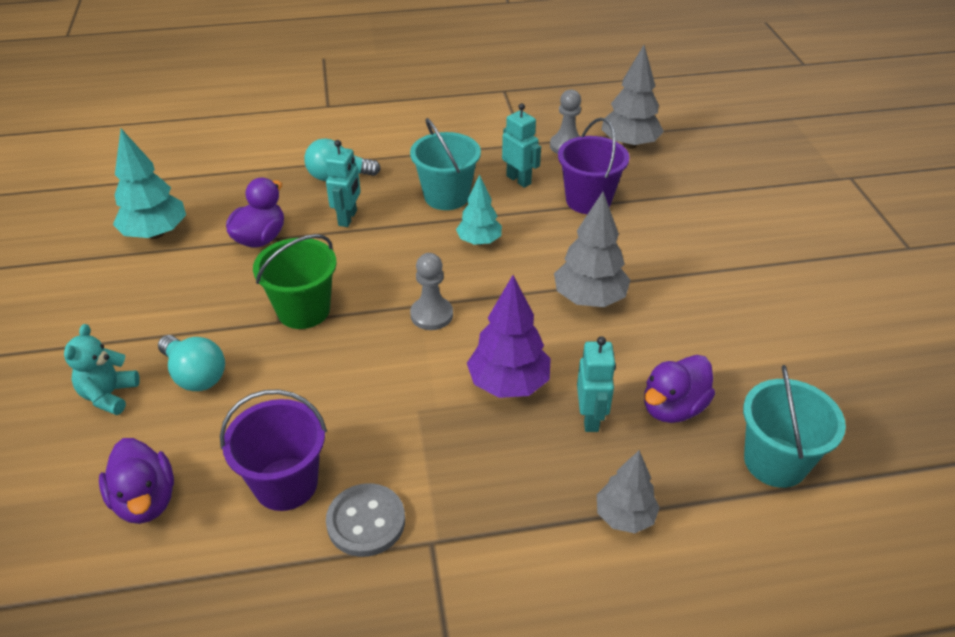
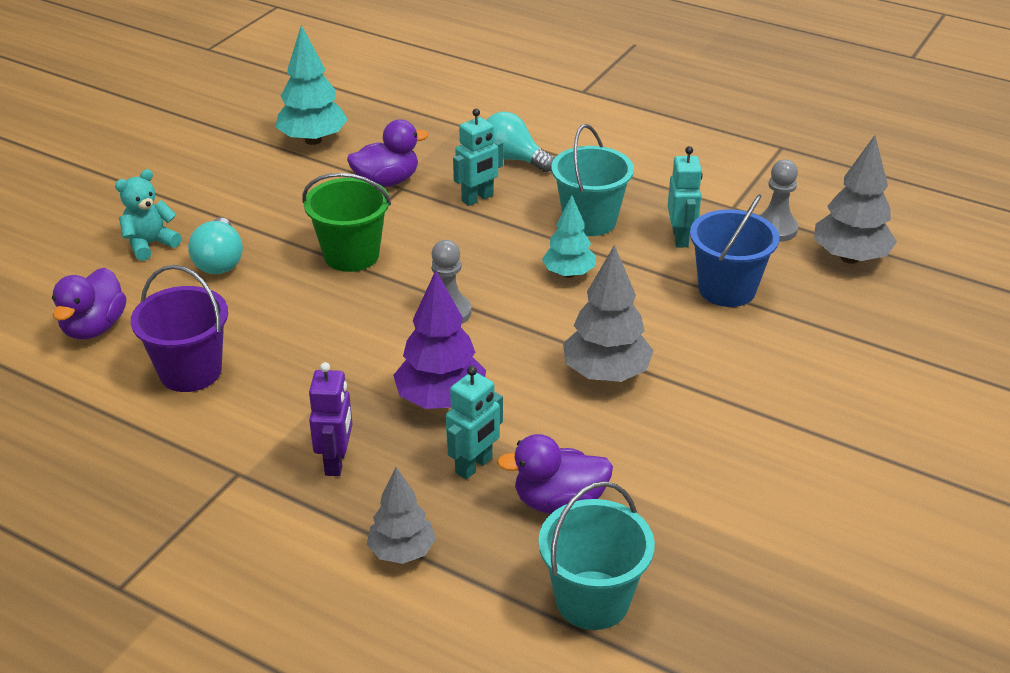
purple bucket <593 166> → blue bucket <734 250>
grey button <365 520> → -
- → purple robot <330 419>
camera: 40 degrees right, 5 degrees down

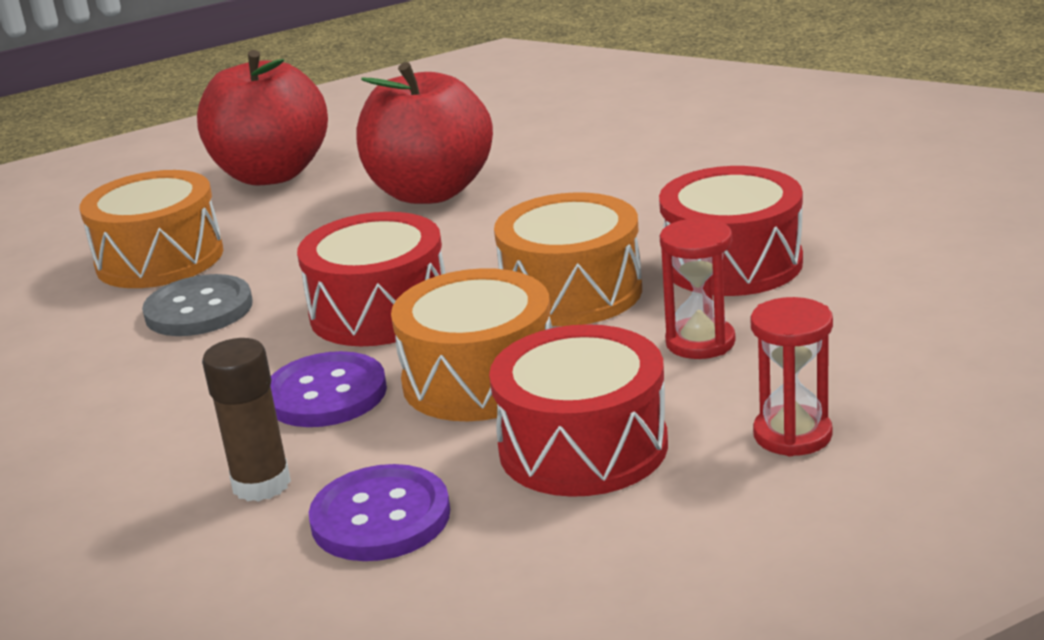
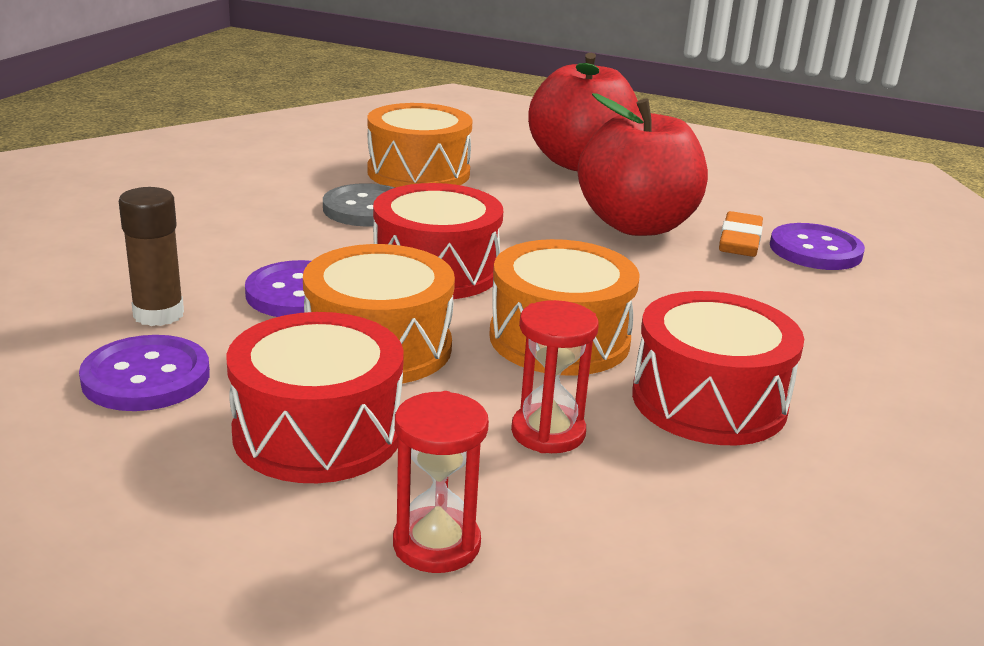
- → orange eraser <741 234>
- → purple button <817 246>
camera: 45 degrees right, 0 degrees up

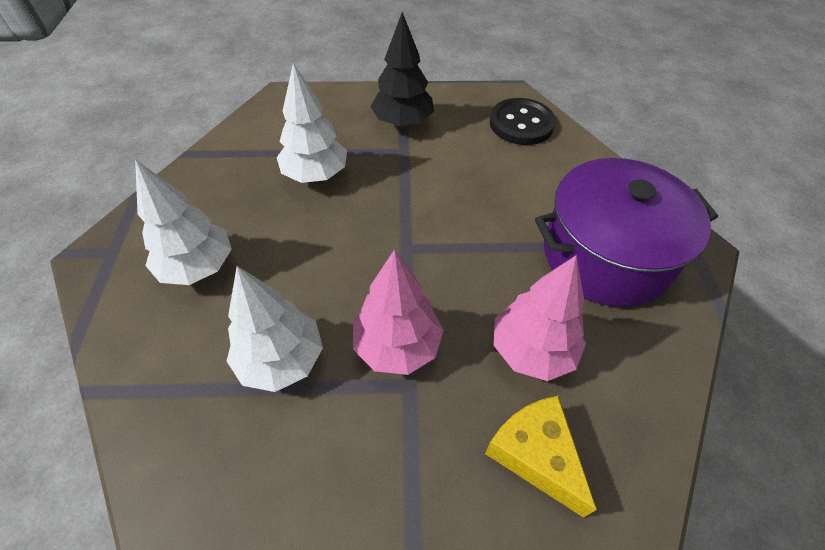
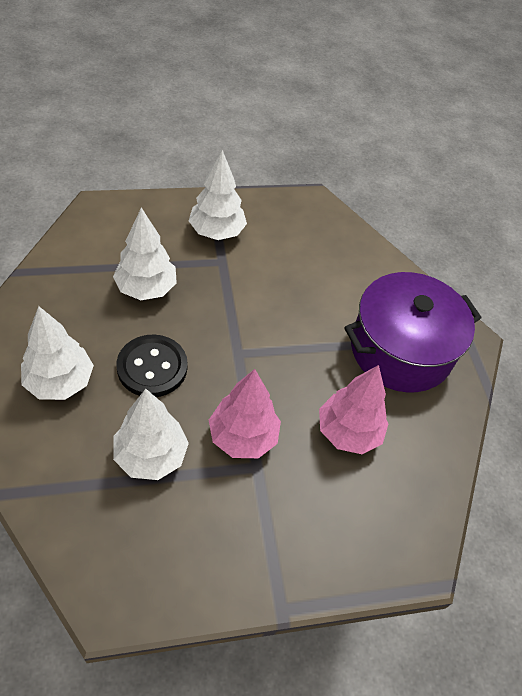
black tree <402 70> → white tree <218 195>
black button <523 121> → black button <152 365>, moved
yellow cheese <541 457> → -
camera: 15 degrees left, 0 degrees up

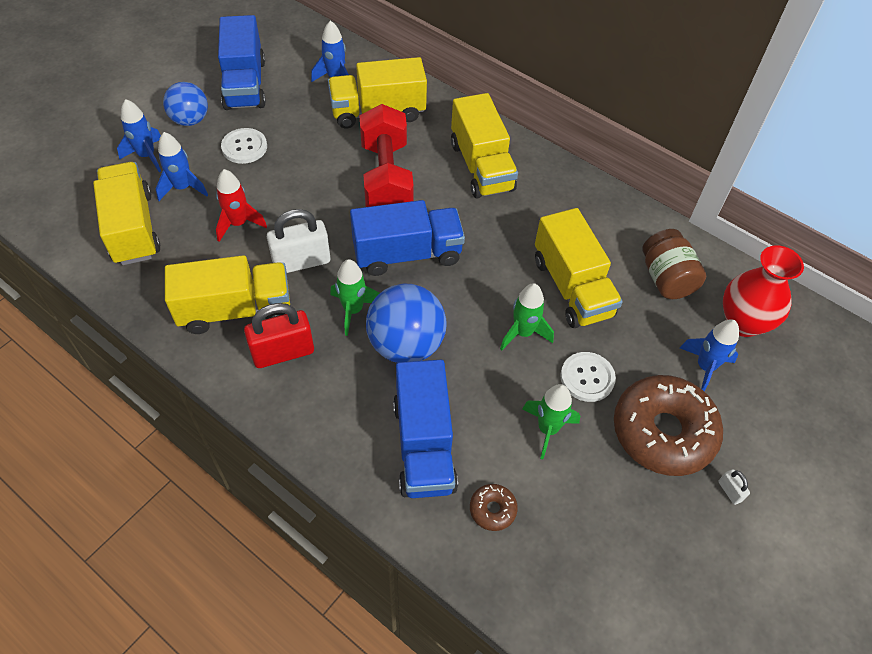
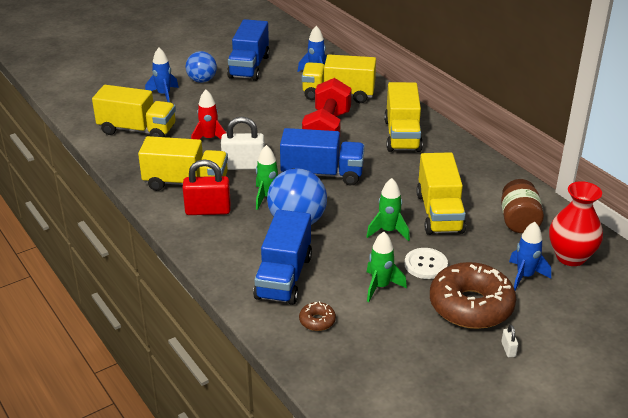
white button <244 146> → -
blue rocket <182 166> → -
yellow truck <126 213> → yellow truck <134 111>, 105 degrees clockwise
camera: 20 degrees right, 20 degrees down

### ABOUT THIS EXERCISE
Produce the data again character for character, with the images left out.

### EXERCISE OUTPUT
purple bucket <593 166> → blue bucket <734 250>
grey button <365 520> → -
- → purple robot <330 419>
camera: 40 degrees right, 5 degrees down

- → orange eraser <741 234>
- → purple button <817 246>
camera: 45 degrees right, 0 degrees up

black tree <402 70> → white tree <218 195>
black button <523 121> → black button <152 365>, moved
yellow cheese <541 457> → -
camera: 15 degrees left, 0 degrees up

white button <244 146> → -
blue rocket <182 166> → -
yellow truck <126 213> → yellow truck <134 111>, 105 degrees clockwise
camera: 20 degrees right, 20 degrees down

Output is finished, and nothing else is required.